= Beginning of Section =

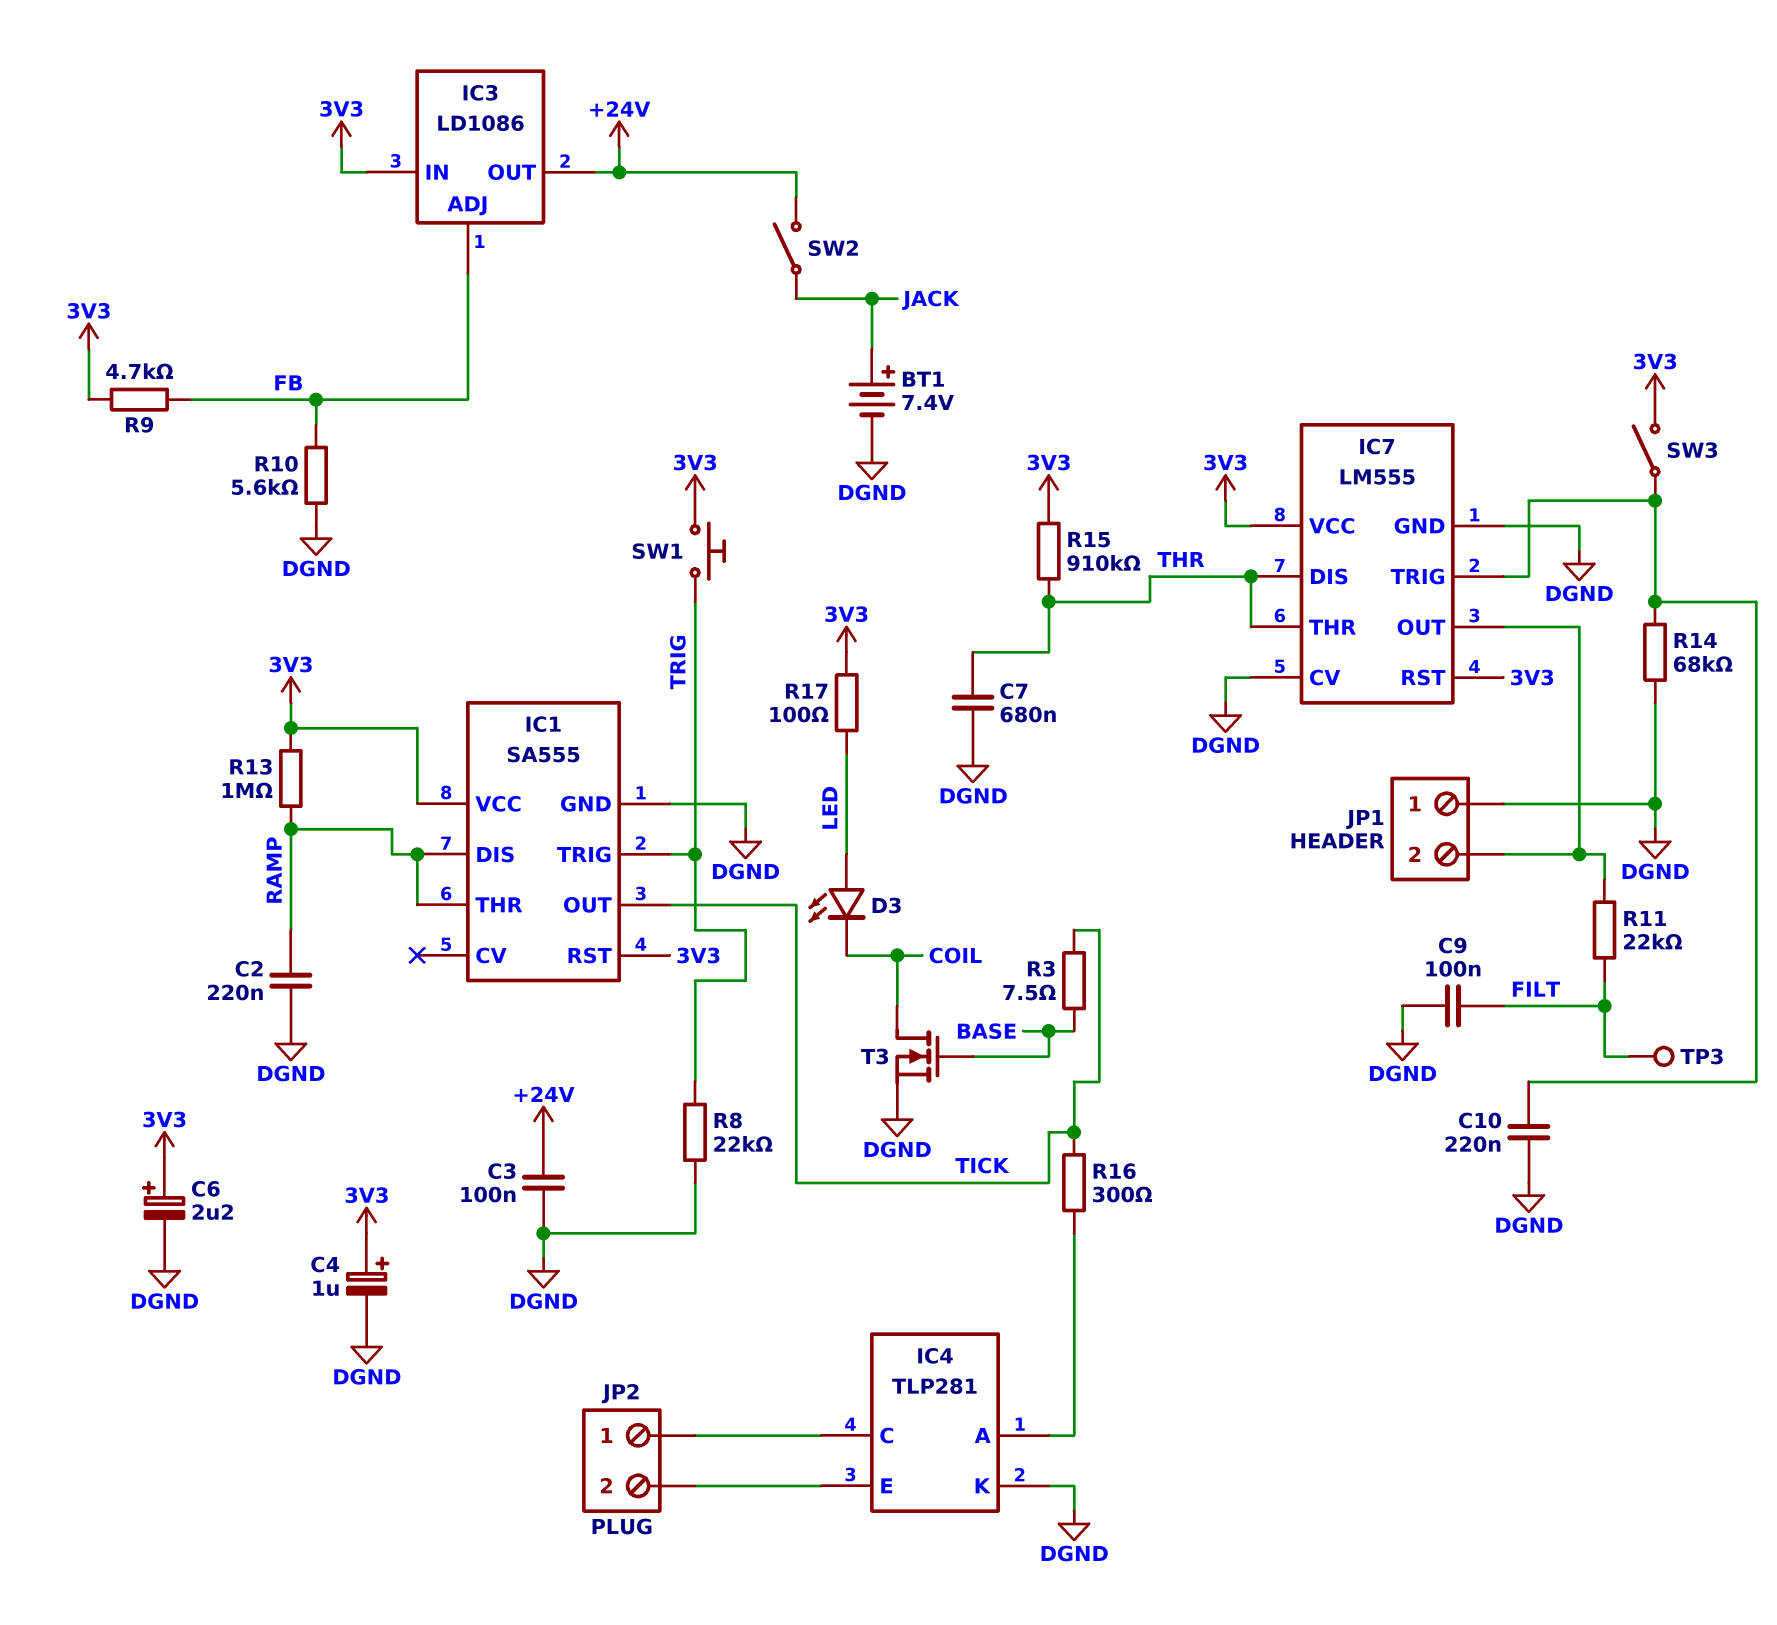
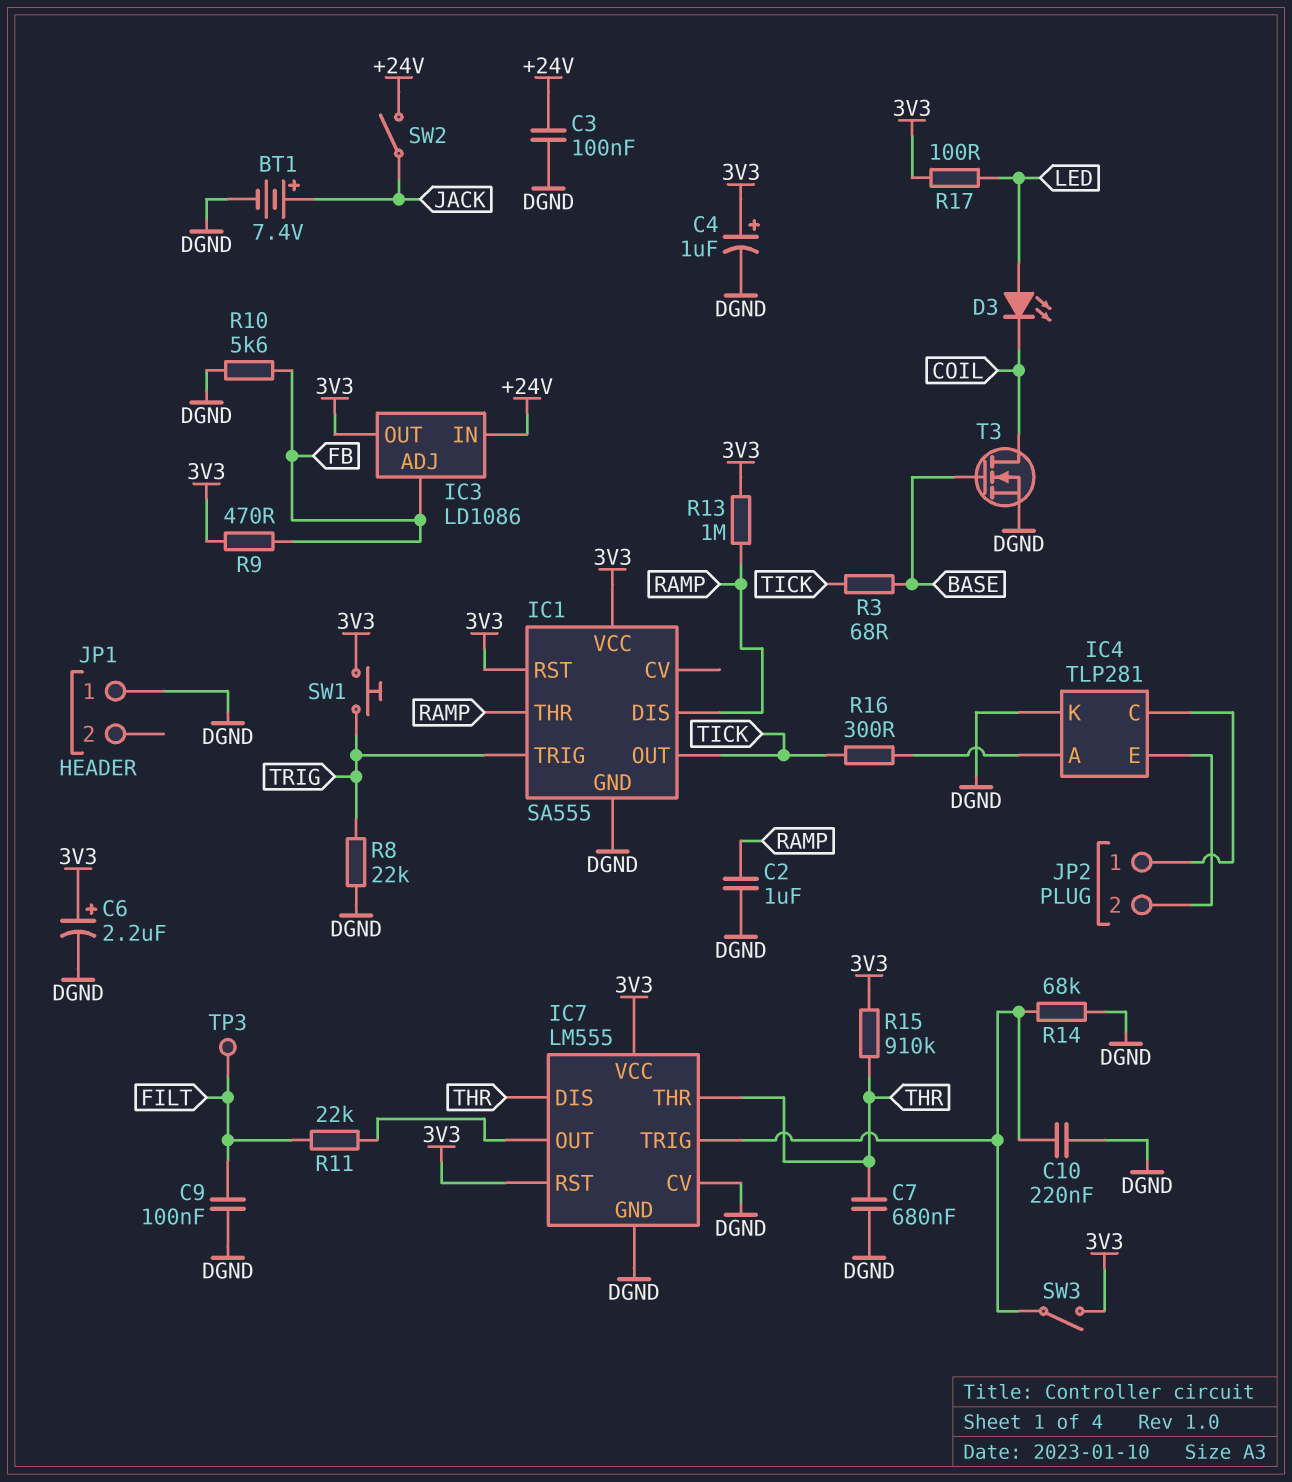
C2: 220nF (DGND, RAMP) -> 1uF (DGND, RAMP)
IC3 pin IN: 3V3 -> +24V
IC3 pin OUT: +24V -> 3V3
JP1 pin 2: IC7/OUT -> none
R3: 7.5 (BASE, TICK) -> 68 (BASE, TICK)
R9: 4.7k (3V3, FB) -> 470 (3V3, FB)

= End of Section =

**Task statement**
Every line from the one containing "JP1 pin 2: IC7/OUT -> none" to the end of the material above must be written out exactly. Nothing else is wanted.

**Answer to this problem**
JP1 pin 2: IC7/OUT -> none
R3: 7.5 (BASE, TICK) -> 68 (BASE, TICK)
R9: 4.7k (3V3, FB) -> 470 (3V3, FB)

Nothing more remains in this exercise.